§ **DIRECTIONS FOR THIS TASK**:
Include the line with "orange box [932, 407, 89, 84]" and every line before it in the entries below, echoed exactly, but not the pictures.

§ **EXERCISE INPUT**:
□ □ □ □ □ □ □
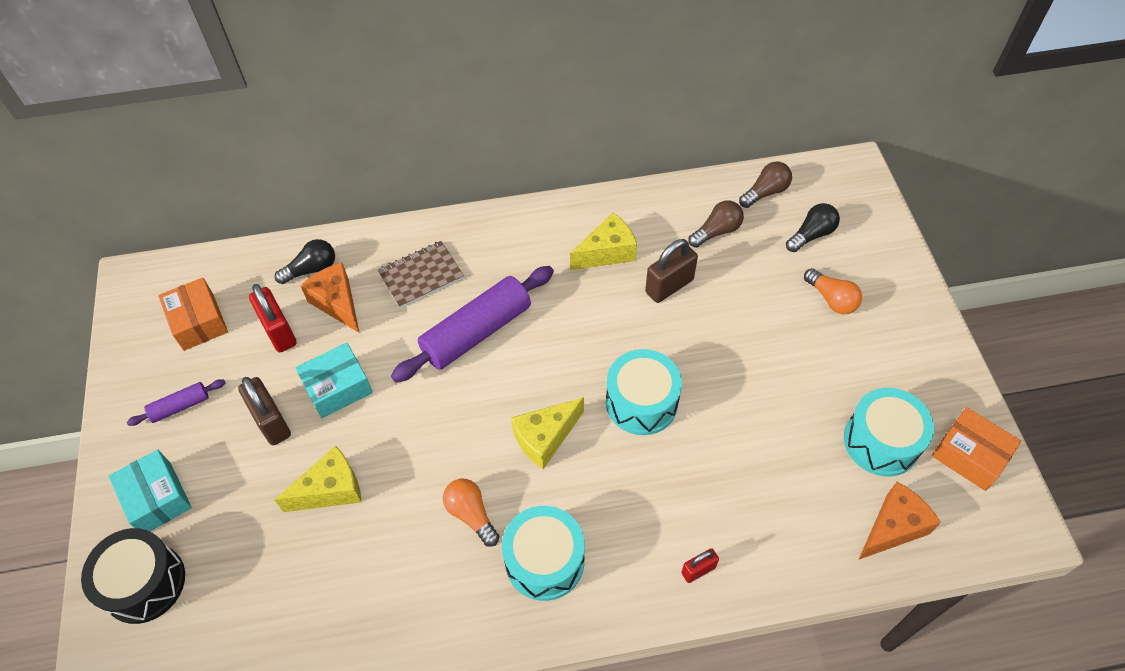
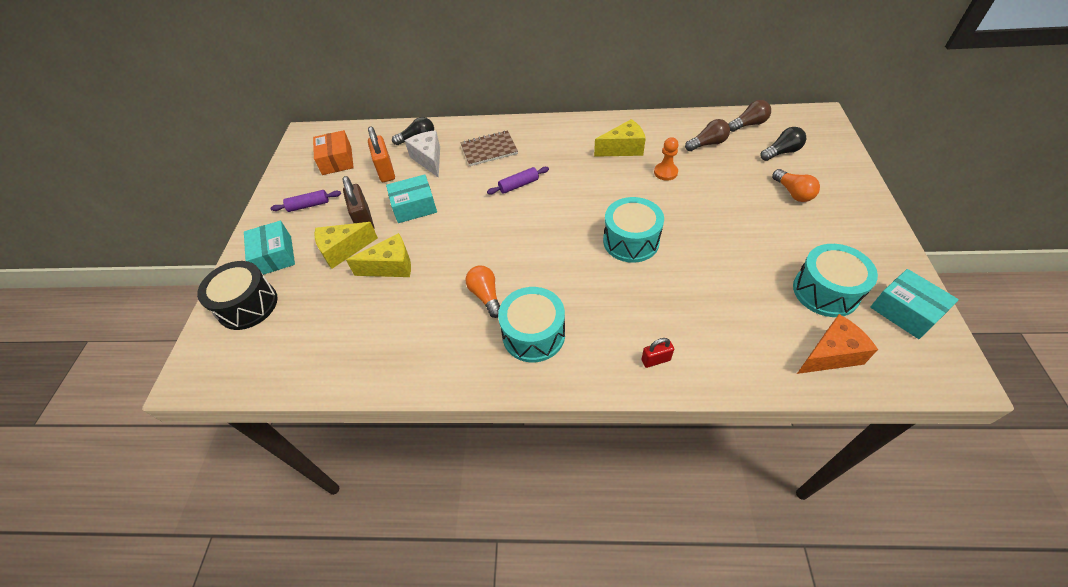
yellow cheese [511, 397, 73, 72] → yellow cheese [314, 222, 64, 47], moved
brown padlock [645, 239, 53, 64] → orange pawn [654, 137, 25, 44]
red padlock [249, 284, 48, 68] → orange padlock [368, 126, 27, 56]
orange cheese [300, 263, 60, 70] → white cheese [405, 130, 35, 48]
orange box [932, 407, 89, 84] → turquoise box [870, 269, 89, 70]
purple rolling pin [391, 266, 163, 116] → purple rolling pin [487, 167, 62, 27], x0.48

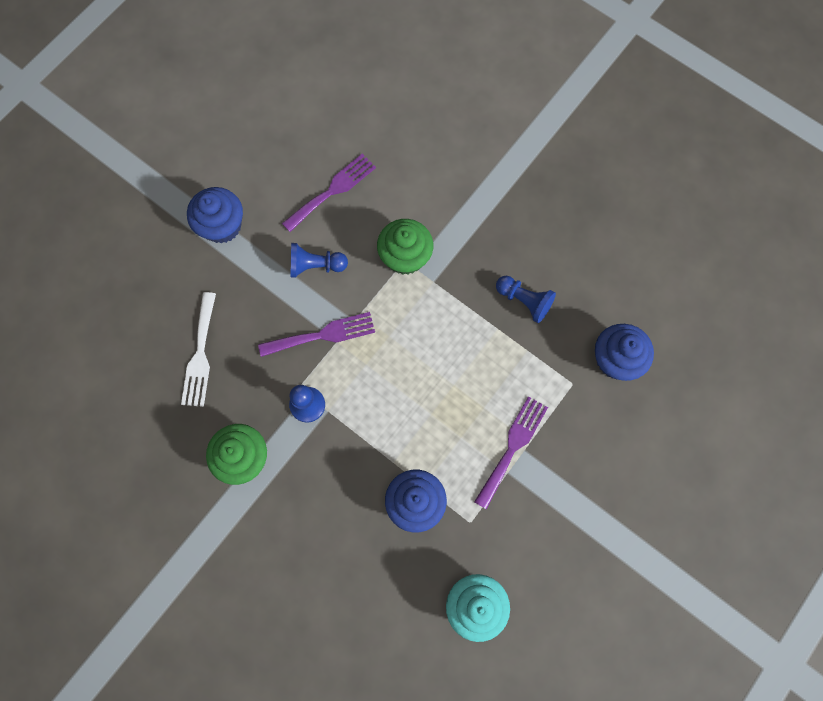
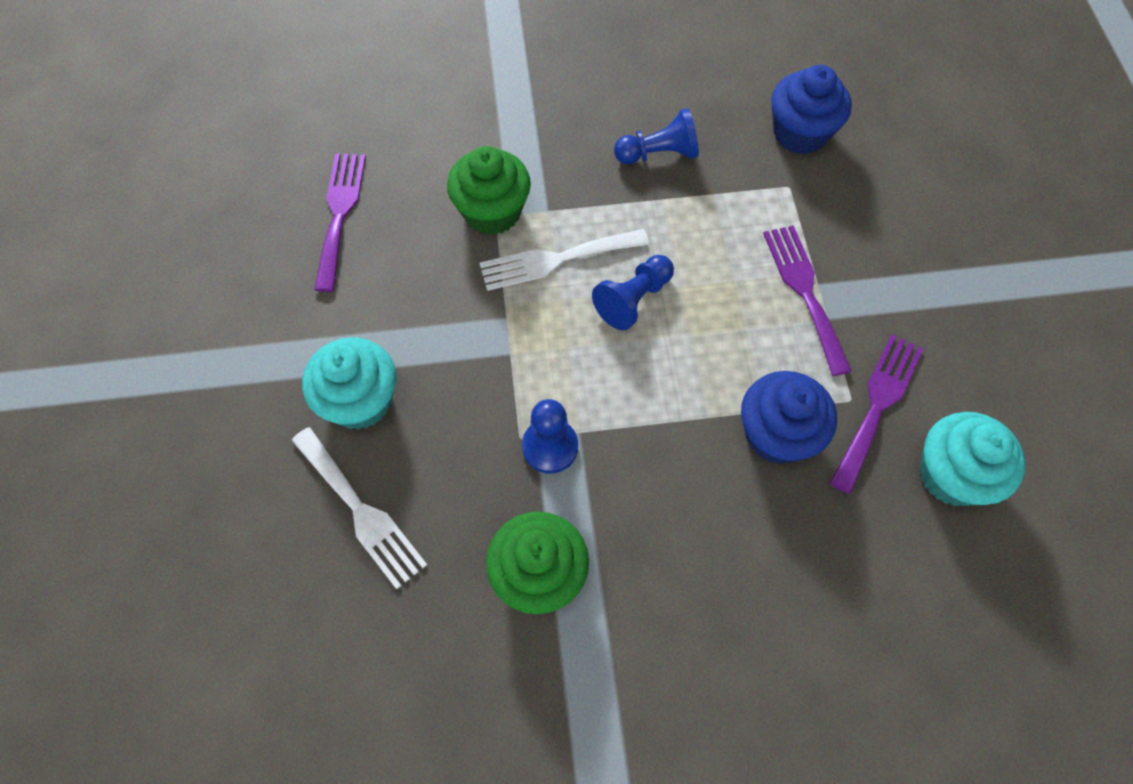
blue cupcake [187, 187, 56, 56] → -
- → turquoise cupcake [302, 337, 95, 93]
- → white fork [480, 229, 169, 62]
purple fork [258, 312, 117, 45] → purple fork [830, 334, 94, 160], moved
blue pawn [290, 243, 58, 35] → blue pawn [592, 255, 82, 75], moved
□ □ □ □ □ □ □
§ **SOLUTION FOR THIS PROBLEM**:
yellow cheese [511, 397, 73, 72] → yellow cheese [314, 222, 64, 47], moved
brown padlock [645, 239, 53, 64] → orange pawn [654, 137, 25, 44]
red padlock [249, 284, 48, 68] → orange padlock [368, 126, 27, 56]
orange cheese [300, 263, 60, 70] → white cheese [405, 130, 35, 48]
orange box [932, 407, 89, 84] → turquoise box [870, 269, 89, 70]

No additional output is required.